- **What the exercise asks**: Reproduce the material word for word from its first line through the line containing "Outline every building", including that line.

- **Exercise material**:
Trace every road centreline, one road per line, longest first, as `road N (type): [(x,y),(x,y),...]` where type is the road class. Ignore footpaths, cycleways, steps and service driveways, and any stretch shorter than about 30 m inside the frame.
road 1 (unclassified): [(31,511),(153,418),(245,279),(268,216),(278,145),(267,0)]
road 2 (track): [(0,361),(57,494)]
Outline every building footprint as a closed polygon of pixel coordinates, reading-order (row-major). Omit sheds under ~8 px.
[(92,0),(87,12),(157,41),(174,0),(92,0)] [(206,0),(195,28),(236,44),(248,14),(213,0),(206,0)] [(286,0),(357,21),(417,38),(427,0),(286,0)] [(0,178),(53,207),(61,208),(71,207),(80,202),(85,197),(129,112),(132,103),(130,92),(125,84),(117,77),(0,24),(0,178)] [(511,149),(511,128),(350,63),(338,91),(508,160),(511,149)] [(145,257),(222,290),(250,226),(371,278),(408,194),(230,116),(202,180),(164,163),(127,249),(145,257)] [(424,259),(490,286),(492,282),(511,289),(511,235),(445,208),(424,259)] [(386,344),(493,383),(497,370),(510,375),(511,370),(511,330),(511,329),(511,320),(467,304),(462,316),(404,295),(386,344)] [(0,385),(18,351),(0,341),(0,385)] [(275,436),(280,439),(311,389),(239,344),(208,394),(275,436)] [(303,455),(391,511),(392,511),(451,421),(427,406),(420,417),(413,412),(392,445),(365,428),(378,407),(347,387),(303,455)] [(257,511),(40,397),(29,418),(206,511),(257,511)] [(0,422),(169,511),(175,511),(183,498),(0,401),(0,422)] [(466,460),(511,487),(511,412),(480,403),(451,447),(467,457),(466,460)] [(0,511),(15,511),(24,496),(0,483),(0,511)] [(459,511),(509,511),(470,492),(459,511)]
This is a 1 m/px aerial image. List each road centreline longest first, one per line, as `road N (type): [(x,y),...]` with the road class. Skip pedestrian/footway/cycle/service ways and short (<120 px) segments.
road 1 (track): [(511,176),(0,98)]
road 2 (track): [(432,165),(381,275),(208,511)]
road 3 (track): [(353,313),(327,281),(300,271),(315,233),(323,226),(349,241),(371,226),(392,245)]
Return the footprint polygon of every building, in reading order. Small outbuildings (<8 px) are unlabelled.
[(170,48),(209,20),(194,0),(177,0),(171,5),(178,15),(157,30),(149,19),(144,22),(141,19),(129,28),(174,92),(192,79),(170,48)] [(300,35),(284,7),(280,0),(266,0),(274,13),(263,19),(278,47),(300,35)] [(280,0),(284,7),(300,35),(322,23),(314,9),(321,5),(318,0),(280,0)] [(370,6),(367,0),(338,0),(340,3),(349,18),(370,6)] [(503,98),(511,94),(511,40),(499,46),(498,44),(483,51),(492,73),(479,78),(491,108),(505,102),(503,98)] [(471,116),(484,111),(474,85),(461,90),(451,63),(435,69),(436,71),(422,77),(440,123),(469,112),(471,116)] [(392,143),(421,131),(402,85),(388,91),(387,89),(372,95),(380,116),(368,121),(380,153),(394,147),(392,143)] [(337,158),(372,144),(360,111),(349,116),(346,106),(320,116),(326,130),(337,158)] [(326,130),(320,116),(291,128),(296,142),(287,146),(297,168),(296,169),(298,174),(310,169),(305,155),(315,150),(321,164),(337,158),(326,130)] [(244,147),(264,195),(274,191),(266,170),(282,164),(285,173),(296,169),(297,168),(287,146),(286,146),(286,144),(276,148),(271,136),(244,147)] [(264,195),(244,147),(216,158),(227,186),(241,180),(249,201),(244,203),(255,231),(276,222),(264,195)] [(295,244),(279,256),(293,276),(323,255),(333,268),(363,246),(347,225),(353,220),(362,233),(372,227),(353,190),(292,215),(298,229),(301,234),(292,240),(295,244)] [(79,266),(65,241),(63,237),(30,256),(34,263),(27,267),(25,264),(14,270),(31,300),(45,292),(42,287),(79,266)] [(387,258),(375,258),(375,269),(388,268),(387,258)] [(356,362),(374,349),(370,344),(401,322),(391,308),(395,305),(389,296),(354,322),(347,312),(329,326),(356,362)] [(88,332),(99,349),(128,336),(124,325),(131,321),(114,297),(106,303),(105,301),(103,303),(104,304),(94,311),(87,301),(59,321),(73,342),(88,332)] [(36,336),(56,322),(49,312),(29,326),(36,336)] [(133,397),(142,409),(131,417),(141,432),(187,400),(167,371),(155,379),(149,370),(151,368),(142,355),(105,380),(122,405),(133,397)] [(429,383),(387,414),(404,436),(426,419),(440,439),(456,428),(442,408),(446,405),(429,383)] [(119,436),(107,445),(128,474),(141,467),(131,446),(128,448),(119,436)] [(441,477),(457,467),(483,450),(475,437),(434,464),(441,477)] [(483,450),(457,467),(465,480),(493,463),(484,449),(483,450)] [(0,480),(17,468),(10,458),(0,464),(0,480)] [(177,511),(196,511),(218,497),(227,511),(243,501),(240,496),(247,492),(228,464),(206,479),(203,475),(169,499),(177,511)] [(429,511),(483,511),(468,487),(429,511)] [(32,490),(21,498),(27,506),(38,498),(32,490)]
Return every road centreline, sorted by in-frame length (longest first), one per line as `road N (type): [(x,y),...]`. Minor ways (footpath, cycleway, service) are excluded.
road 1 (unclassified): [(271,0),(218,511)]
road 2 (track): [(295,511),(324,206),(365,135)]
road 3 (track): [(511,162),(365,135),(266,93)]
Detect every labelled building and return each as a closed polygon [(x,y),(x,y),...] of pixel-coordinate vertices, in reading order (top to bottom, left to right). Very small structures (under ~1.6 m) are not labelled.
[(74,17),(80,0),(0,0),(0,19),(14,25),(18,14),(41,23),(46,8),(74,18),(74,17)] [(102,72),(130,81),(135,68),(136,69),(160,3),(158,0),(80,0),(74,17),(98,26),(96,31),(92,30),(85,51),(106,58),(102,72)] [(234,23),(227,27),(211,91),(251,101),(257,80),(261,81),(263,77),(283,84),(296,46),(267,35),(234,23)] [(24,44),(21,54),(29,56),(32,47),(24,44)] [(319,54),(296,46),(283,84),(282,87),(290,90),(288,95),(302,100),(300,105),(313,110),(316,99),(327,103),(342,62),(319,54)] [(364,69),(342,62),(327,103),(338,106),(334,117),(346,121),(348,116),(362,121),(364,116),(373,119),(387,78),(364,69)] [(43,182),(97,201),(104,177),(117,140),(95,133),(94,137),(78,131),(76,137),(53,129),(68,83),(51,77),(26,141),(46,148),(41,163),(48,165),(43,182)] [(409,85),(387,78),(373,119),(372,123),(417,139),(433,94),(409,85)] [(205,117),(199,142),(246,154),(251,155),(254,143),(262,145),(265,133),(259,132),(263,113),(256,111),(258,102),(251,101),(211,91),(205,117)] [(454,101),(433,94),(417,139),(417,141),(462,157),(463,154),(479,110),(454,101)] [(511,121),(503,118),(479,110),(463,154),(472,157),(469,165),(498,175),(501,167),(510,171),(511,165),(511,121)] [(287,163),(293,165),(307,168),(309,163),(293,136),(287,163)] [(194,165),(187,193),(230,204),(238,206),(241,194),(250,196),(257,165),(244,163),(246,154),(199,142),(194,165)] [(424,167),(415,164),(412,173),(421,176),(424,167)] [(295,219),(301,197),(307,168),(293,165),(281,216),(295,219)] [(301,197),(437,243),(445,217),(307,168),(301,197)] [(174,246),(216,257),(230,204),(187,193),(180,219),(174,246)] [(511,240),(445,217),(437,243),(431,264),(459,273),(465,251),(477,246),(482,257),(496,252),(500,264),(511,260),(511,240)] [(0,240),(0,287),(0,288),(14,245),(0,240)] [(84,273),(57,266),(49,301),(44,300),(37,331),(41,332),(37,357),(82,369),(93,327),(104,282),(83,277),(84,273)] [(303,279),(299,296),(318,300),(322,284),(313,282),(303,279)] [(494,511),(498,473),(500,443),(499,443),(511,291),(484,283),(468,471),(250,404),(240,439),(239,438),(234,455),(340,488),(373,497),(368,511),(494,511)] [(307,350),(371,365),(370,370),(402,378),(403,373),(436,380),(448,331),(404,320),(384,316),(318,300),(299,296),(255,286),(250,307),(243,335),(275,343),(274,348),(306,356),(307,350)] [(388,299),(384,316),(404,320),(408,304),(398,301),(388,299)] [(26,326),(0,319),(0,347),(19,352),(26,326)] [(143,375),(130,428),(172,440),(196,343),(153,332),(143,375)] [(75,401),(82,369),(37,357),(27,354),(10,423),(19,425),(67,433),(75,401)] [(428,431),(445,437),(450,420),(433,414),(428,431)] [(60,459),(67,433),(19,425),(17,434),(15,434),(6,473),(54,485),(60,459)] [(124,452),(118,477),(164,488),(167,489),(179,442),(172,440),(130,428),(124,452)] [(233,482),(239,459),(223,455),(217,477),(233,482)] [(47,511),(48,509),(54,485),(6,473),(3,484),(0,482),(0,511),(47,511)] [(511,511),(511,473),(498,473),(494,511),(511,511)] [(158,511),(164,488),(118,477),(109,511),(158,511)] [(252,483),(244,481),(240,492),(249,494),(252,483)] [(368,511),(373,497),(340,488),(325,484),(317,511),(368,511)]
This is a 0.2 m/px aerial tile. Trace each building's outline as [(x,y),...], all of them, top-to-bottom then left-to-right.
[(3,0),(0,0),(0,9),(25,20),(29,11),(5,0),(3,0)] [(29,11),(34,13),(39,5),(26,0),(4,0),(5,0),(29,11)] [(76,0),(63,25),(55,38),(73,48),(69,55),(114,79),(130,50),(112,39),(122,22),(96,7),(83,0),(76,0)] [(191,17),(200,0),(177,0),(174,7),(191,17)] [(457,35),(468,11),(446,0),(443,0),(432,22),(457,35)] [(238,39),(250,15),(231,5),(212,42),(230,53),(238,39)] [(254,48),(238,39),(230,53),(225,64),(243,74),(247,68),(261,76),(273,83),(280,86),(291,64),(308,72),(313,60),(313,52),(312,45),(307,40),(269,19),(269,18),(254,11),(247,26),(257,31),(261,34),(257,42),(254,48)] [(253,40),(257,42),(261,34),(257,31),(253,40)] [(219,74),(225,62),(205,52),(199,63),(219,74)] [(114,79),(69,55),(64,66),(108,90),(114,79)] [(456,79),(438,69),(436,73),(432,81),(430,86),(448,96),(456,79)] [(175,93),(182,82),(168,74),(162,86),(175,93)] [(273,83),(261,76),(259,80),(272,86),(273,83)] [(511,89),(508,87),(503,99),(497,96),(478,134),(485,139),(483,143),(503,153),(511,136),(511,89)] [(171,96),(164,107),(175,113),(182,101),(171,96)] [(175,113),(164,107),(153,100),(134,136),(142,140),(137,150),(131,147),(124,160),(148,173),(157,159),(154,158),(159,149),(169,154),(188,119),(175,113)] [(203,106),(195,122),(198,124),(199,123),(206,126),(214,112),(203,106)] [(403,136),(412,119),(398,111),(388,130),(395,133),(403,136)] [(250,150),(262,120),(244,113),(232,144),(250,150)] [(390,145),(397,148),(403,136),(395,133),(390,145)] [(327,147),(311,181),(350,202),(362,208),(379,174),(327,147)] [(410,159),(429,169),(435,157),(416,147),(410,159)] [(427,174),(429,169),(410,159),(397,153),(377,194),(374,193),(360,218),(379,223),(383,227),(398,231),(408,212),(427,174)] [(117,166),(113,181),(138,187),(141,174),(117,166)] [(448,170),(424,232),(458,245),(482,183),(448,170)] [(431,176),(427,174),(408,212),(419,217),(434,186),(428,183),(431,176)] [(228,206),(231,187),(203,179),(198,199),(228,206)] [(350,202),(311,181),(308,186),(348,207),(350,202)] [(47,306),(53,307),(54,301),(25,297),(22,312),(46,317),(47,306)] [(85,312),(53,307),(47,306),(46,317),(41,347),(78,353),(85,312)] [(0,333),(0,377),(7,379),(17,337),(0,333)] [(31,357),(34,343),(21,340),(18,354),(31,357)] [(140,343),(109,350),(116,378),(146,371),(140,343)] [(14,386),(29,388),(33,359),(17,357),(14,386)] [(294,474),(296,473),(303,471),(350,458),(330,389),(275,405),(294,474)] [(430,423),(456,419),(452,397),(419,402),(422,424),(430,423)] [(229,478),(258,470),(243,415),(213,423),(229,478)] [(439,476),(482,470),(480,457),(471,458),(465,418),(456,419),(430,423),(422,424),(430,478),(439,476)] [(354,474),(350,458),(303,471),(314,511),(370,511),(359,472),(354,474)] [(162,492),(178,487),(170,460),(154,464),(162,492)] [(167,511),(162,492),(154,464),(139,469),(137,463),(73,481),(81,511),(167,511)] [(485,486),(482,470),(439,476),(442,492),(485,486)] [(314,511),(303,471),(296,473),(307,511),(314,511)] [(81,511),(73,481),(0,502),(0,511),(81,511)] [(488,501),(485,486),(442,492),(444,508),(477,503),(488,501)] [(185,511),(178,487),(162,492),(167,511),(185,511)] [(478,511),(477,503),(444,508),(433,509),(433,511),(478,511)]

- **Full solution**:
Trace every road centreline, one road per line, longest first, as `road N (type): [(x,y),(x,y),...]` where type is the road class. Ignore footpaths, cycleways, steps and service driveways, and any stretch shorter than about 30 m inside the frame.
road 1 (unclassified): [(31,511),(153,418),(245,279),(268,216),(278,145),(267,0)]
road 2 (track): [(0,361),(57,494)]
Outline every building footprint as a closed polygon of pixel coordinates, reading-order (row-major). Omit sheds under ~8 px.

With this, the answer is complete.